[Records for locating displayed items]
--------------------------------
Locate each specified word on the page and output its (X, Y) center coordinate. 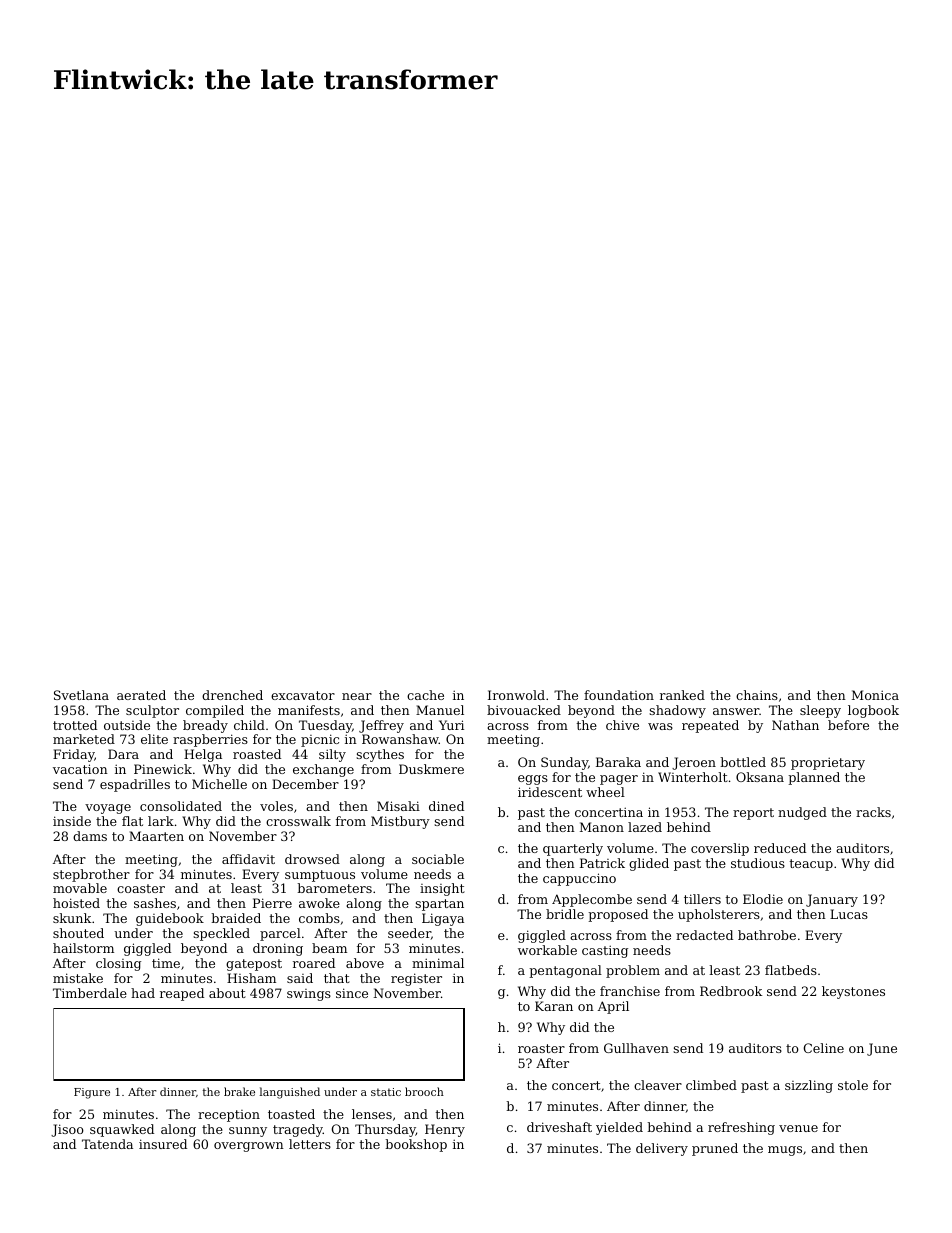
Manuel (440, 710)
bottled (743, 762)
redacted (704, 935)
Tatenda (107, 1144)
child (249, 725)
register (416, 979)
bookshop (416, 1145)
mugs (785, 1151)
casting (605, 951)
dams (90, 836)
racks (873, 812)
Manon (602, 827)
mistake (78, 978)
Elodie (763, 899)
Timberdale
--------------------------------
Turn everything from the line containing "child (249, 725)" down to the end of the material into a numbered list, leaving out any blank lines.

=== Problem solution ===
1. child (249, 725)
2. register (416, 979)
3. bookshop (416, 1145)
4. mugs (785, 1151)
5. casting (605, 951)
6. dams (90, 836)
7. racks (873, 812)
8. Manon (602, 827)
9. mistake (78, 978)
10. Elodie (763, 899)
11. Timberdale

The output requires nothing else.